• WHAT YOU ARE ASKED TO DO: Tally the lines of the listing that contain the word "camera", then give the total and nothing else.

• SUPPLIED RECORDS:
*** Block opens ***

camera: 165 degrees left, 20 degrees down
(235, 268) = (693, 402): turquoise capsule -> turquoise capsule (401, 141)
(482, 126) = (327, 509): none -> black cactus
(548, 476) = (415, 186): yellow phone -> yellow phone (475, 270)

*** Block closes ***
*** Block opens ***

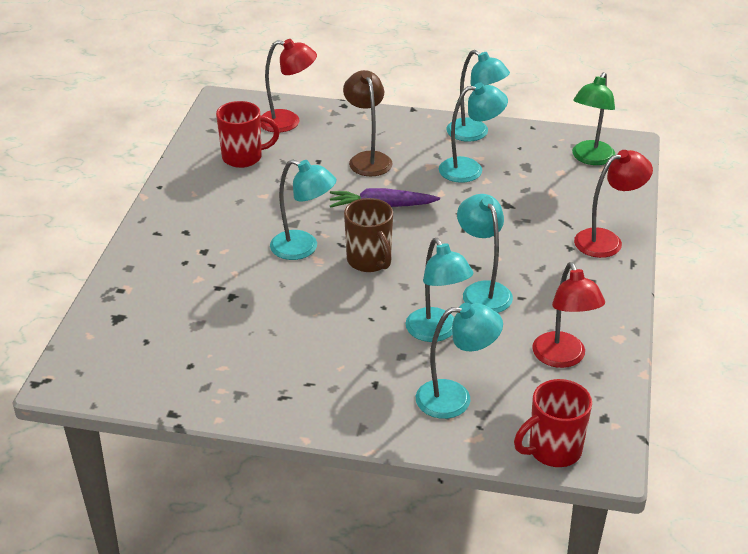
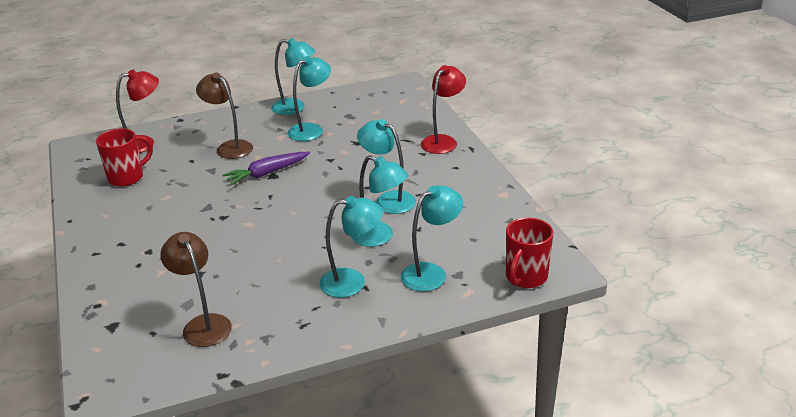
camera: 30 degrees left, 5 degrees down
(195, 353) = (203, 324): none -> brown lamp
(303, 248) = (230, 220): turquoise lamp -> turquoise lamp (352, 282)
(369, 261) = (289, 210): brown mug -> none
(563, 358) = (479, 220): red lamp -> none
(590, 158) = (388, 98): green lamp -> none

*** Block closes ***
*** Block opens ***

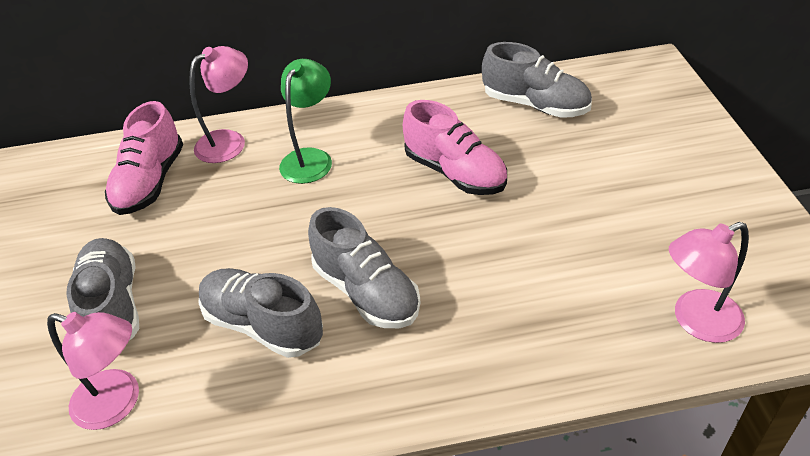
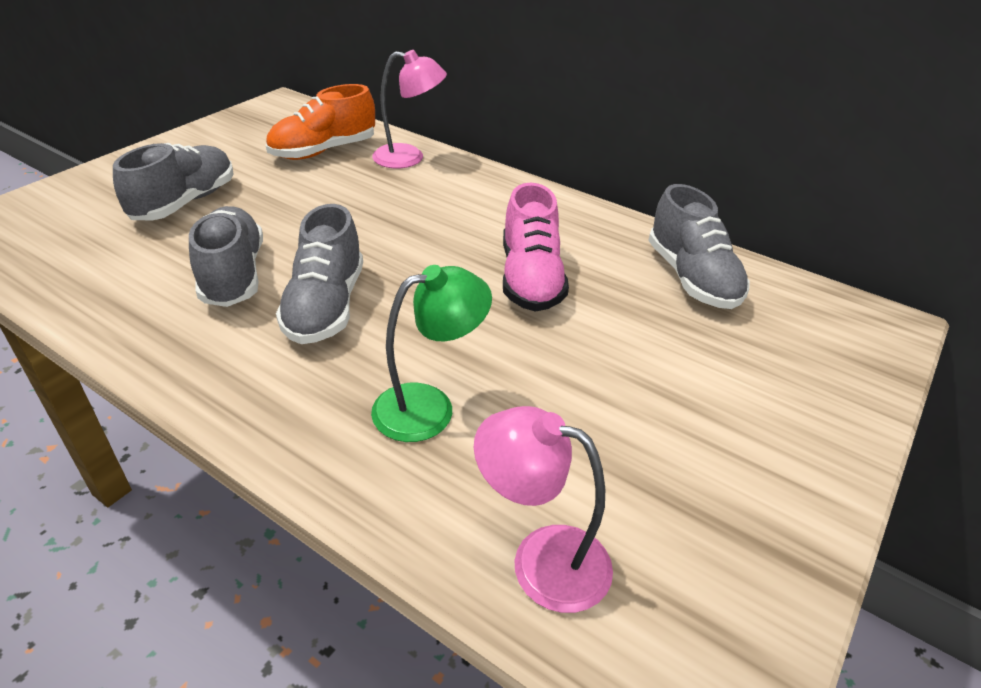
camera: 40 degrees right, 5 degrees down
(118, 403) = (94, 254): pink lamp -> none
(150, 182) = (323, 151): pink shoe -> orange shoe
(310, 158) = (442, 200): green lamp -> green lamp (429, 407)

*** Block closes ***

• SOLUTION TO THIS PROBLEM: 3